- _INSTRUCTIONS TO FOLLOW_
Copy each line of the entries beneath that contains the word "flashlight".
Start of SOURCE MATERIAL
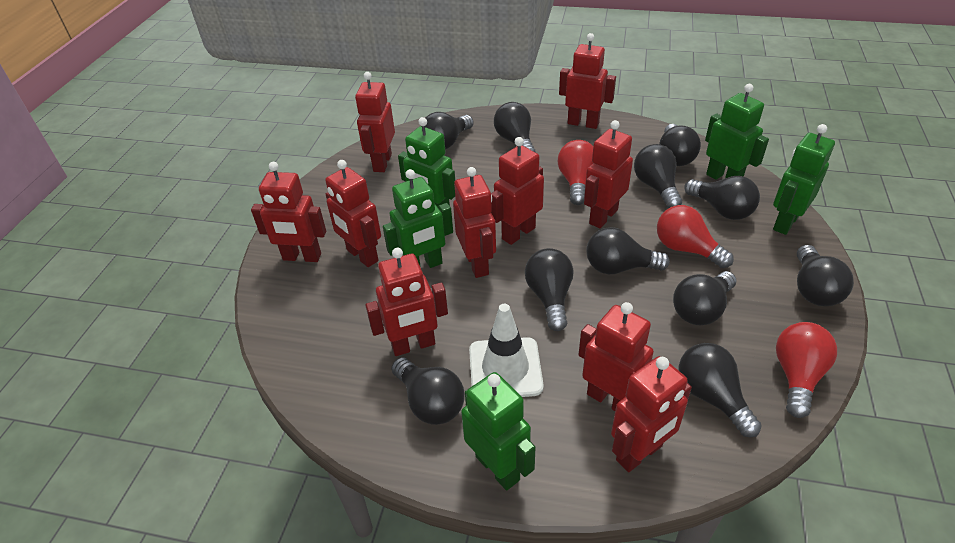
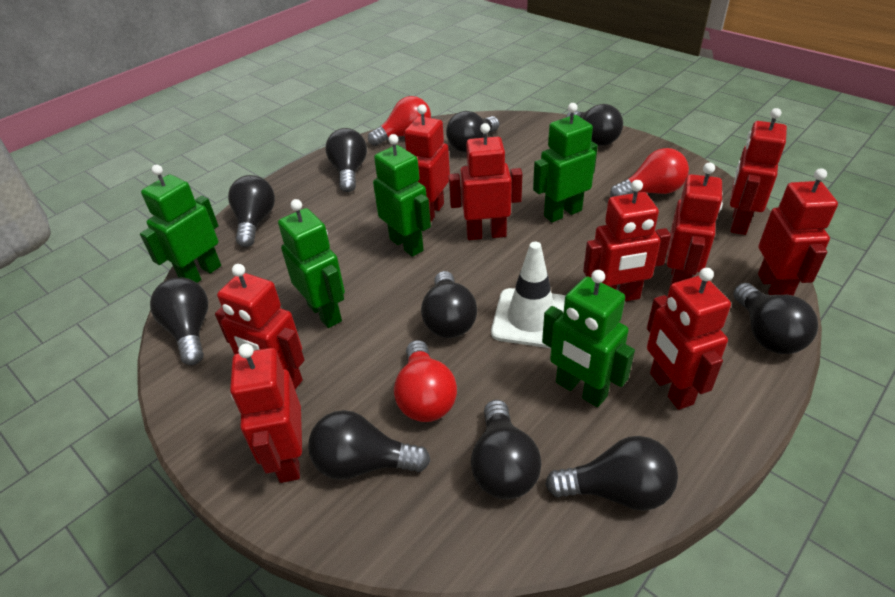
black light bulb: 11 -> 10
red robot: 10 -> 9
End of SOURCE MATERIAL
Start of SOURCE MATERIAL
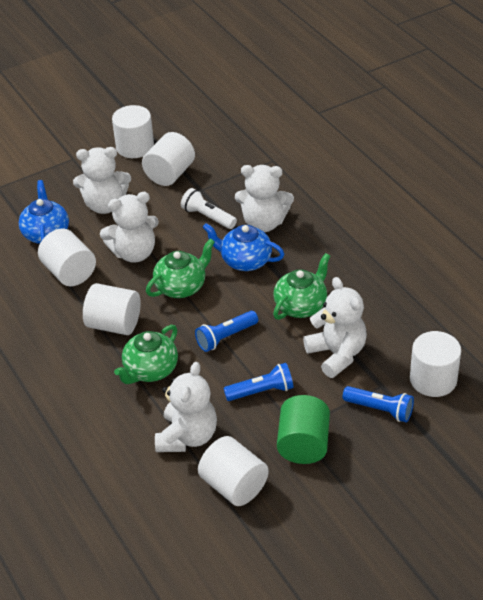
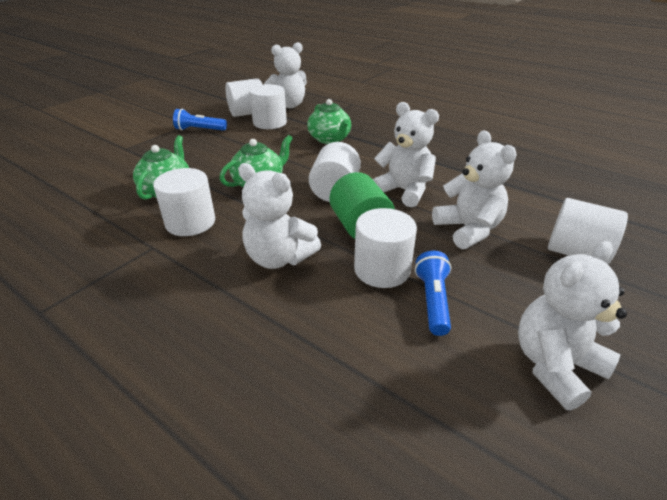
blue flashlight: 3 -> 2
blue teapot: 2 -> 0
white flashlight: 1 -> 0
End of SOURCE MATERIAL
- _EXPECTED OUTPUT_
blue flashlight: 3 -> 2
white flashlight: 1 -> 0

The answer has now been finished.